INSTRUCTIONS TO FOLLOW: Begin with the line containing "R3: 15k (+3V3, SDA) -> 47k (+3V3, SDA)" and copy every line after it to the end of the entries, exactly, leaving out the lines before it.

MATERIAL PROVIDED section start

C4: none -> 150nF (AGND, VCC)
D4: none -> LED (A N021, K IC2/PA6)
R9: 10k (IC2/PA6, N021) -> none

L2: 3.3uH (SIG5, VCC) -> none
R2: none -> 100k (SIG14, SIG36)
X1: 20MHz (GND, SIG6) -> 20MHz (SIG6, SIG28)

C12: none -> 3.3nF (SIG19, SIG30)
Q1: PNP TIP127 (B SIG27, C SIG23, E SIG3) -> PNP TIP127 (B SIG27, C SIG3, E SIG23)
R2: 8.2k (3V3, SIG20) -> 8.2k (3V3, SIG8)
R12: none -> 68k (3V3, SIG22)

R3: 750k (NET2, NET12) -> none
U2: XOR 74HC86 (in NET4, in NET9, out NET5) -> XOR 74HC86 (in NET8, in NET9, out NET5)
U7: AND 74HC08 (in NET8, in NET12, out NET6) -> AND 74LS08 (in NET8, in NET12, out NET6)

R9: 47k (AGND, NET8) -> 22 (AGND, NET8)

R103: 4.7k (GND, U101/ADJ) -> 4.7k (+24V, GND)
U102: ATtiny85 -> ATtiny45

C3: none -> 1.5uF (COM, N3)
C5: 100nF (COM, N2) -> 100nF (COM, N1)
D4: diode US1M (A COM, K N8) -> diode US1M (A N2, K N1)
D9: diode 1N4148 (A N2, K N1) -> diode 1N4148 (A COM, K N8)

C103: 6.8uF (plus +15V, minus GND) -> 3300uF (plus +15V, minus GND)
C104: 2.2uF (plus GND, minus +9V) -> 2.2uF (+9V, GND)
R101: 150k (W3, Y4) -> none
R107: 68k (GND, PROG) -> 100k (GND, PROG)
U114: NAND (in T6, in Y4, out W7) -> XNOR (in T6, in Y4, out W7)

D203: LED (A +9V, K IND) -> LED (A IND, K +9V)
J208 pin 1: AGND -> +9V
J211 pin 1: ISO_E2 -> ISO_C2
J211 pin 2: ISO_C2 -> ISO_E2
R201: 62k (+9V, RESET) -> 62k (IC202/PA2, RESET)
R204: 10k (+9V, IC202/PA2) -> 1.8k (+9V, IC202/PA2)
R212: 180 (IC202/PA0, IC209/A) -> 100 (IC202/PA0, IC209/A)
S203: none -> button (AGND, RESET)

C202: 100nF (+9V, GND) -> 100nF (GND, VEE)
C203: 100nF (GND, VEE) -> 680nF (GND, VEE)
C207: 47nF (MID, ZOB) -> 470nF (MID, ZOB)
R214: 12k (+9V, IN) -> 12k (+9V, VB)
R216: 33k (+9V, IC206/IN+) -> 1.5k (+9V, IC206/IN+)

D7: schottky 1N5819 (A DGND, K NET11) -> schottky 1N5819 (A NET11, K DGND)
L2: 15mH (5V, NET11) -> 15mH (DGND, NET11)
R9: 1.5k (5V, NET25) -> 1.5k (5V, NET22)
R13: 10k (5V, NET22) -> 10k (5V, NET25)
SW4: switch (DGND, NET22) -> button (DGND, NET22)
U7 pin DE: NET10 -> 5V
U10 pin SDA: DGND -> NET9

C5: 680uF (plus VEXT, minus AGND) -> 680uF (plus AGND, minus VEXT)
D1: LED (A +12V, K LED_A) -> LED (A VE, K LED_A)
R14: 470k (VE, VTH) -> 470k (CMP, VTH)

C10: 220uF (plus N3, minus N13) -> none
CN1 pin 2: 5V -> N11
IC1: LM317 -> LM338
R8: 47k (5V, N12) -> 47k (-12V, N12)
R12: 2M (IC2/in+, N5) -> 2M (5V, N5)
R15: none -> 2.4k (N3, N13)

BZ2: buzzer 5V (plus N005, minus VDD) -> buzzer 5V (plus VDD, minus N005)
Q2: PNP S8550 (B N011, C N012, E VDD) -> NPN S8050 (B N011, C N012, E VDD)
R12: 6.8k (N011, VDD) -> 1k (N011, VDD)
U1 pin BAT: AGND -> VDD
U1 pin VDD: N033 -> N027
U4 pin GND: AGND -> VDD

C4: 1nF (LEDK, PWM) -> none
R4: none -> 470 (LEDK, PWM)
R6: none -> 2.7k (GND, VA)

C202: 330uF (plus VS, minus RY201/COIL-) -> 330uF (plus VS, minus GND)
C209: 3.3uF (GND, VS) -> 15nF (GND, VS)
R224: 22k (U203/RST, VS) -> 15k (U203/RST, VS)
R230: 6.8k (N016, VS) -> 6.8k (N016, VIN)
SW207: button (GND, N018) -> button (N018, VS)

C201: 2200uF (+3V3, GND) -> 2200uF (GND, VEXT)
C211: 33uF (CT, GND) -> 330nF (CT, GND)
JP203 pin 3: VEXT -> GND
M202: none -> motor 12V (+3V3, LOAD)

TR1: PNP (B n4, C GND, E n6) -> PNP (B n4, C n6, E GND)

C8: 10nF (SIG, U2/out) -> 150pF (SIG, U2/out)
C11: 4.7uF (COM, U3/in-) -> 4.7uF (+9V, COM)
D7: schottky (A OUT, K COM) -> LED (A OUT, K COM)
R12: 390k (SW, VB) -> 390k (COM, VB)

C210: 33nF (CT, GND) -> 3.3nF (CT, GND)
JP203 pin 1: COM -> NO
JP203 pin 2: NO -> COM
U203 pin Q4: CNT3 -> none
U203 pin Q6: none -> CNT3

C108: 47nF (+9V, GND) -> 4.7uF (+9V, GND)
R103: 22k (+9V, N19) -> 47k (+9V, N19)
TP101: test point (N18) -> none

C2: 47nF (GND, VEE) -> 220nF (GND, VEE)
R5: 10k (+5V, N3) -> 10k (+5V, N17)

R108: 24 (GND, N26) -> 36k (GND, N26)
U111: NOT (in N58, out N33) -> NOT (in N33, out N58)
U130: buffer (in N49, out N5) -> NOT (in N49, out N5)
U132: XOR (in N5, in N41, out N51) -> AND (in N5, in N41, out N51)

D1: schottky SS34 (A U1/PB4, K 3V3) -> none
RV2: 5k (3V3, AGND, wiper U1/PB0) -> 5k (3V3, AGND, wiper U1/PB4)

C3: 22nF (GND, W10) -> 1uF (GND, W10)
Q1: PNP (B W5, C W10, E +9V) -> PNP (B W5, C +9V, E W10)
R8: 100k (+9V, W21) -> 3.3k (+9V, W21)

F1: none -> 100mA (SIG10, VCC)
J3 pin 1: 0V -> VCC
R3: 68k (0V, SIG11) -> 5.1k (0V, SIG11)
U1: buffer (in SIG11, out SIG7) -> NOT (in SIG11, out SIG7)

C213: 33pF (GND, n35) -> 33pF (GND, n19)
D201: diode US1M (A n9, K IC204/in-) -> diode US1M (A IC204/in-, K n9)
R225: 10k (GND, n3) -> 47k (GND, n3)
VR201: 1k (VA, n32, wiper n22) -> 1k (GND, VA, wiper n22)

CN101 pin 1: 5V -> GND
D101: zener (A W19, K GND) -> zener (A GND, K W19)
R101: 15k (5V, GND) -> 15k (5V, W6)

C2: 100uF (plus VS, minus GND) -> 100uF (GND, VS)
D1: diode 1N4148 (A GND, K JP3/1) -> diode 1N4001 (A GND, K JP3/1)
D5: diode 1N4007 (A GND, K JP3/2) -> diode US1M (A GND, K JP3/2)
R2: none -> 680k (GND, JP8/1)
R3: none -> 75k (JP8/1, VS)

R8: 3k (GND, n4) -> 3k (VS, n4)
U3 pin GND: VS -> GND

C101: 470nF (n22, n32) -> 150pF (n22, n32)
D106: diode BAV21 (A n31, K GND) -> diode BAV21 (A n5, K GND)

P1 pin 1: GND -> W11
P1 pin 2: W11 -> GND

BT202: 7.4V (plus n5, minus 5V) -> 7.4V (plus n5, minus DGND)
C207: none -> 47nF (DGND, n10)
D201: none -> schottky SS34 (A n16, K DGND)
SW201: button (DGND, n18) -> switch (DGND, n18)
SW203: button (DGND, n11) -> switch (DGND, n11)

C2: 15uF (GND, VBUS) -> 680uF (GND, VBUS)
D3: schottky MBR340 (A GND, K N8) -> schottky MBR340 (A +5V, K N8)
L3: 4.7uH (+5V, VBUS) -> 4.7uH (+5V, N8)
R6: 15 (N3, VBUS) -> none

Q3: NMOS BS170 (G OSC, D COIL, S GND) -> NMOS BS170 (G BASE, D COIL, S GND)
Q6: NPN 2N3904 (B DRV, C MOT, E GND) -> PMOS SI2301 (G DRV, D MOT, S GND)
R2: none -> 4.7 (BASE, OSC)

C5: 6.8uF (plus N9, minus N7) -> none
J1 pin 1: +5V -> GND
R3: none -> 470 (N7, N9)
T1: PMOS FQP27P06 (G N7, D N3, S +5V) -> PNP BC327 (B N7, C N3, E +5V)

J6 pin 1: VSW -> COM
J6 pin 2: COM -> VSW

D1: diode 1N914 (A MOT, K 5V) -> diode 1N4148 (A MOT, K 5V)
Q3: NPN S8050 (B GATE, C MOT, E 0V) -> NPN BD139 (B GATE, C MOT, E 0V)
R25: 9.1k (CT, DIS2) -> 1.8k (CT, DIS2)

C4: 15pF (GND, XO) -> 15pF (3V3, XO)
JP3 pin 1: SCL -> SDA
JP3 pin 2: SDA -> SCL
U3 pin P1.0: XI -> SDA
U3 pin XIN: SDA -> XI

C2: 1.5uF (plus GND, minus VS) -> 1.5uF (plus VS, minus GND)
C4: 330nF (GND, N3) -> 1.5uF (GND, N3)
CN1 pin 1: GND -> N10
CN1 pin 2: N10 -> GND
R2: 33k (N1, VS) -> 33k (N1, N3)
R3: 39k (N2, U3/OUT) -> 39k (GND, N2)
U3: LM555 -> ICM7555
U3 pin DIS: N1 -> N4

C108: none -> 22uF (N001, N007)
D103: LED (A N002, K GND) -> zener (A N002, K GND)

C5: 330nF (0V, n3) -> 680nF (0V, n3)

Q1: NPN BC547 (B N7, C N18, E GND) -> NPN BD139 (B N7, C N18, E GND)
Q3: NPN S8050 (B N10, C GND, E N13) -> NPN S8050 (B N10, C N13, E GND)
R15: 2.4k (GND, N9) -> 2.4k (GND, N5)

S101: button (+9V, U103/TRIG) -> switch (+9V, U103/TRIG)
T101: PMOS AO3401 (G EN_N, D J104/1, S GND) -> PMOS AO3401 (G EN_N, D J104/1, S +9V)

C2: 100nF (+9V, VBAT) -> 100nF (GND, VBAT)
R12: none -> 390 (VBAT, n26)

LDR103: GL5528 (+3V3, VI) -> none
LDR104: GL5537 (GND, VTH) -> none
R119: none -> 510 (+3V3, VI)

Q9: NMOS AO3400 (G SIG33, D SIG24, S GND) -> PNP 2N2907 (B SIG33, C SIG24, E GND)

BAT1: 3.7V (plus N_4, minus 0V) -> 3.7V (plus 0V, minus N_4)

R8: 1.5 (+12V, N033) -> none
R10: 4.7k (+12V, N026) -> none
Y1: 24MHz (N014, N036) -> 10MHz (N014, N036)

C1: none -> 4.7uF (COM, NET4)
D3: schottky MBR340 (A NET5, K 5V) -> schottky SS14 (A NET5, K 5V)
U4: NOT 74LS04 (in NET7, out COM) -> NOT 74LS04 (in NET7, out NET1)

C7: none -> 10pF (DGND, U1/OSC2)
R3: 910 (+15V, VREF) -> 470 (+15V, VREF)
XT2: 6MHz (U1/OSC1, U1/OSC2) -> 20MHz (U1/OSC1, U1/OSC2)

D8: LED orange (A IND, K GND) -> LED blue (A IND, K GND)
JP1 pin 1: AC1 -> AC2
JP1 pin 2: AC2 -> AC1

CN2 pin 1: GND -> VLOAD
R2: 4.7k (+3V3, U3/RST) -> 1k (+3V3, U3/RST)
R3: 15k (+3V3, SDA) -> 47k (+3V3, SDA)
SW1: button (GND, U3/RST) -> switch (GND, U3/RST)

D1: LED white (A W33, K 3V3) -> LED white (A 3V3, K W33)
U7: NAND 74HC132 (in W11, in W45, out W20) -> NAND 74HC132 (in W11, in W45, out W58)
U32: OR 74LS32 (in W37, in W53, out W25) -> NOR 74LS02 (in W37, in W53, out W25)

MATERIAL PROVIDED section end

ANSWER SPACE:
R3: 15k (+3V3, SDA) -> 47k (+3V3, SDA)
SW1: button (GND, U3/RST) -> switch (GND, U3/RST)

D1: LED white (A W33, K 3V3) -> LED white (A 3V3, K W33)
U7: NAND 74HC132 (in W11, in W45, out W20) -> NAND 74HC132 (in W11, in W45, out W58)
U32: OR 74LS32 (in W37, in W53, out W25) -> NOR 74LS02 (in W37, in W53, out W25)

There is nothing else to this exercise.